Return all the lines below exactly as written. Drop every picture.
===
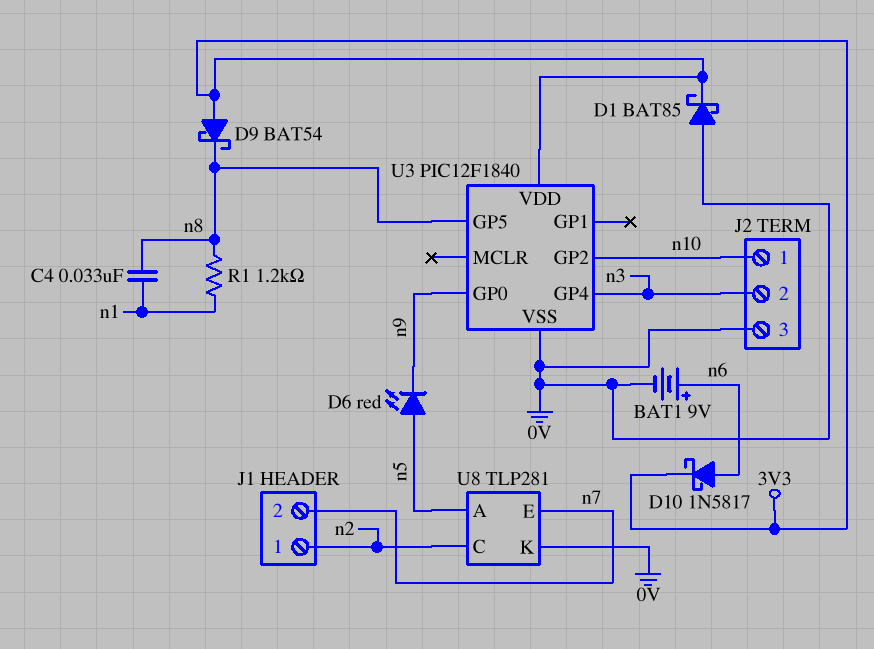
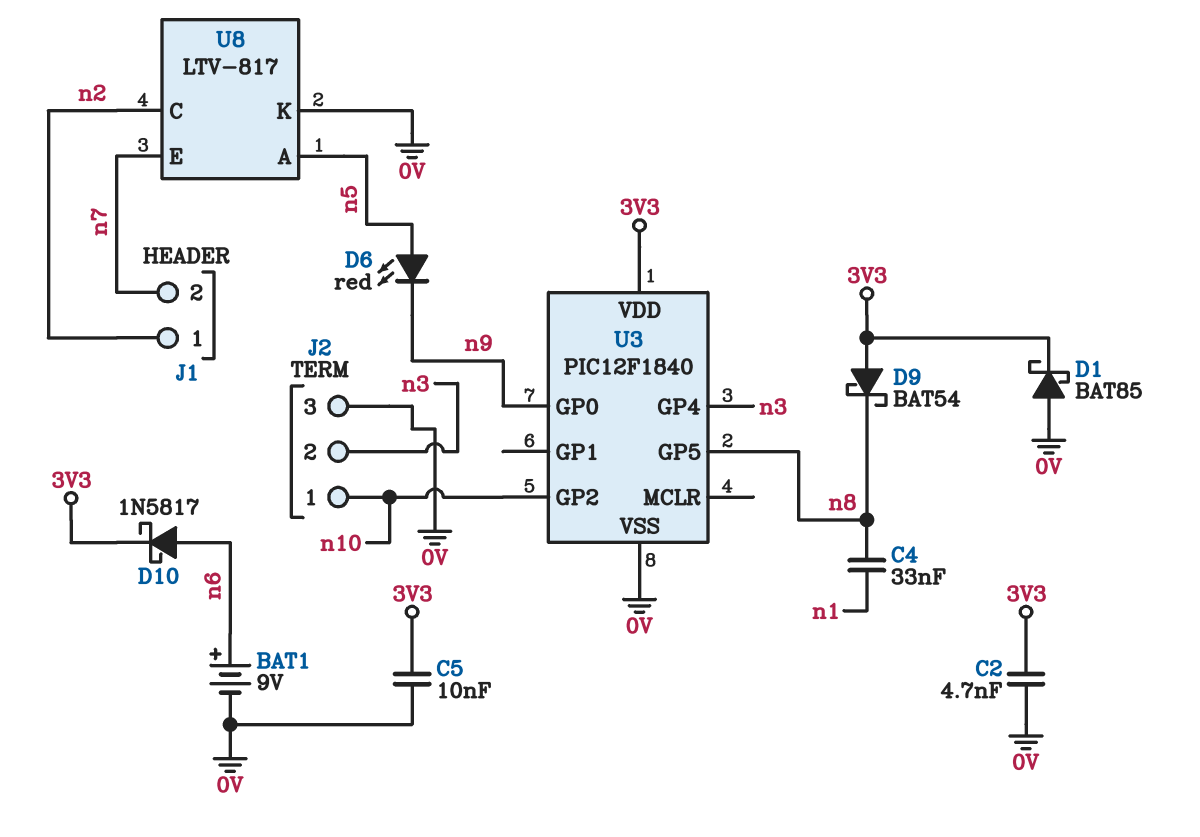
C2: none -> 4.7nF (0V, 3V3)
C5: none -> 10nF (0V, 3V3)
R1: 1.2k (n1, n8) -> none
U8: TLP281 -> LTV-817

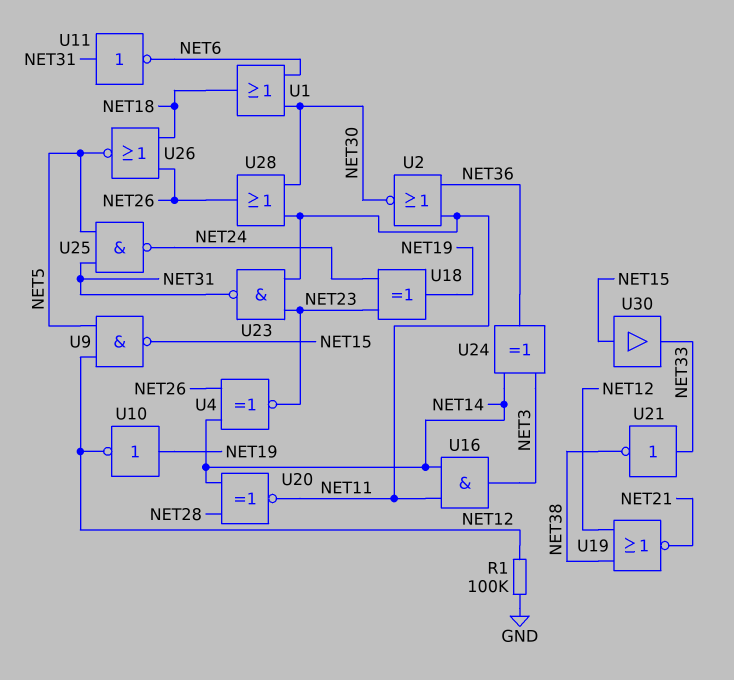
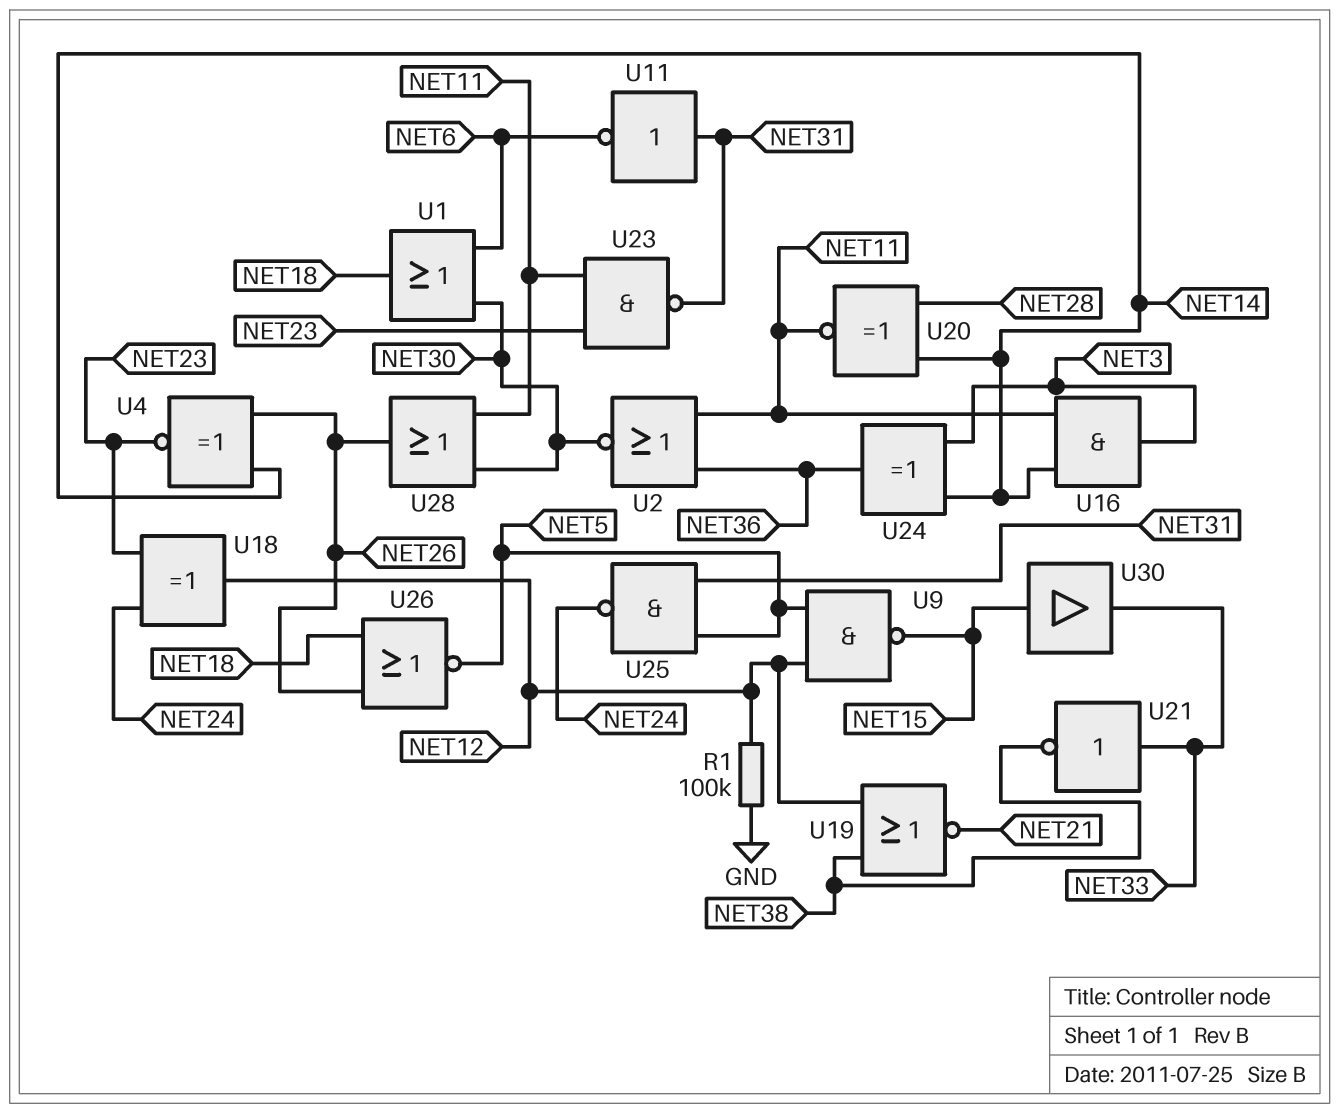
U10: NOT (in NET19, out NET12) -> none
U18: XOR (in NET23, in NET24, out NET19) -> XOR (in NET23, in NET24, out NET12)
===
PROBLEM SOLUTION:
C2: none -> 4.7nF (0V, 3V3)
C5: none -> 10nF (0V, 3V3)
R1: 1.2k (n1, n8) -> none
U8: TLP281 -> LTV-817

U10: NOT (in NET19, out NET12) -> none
U18: XOR (in NET23, in NET24, out NET19) -> XOR (in NET23, in NET24, out NET12)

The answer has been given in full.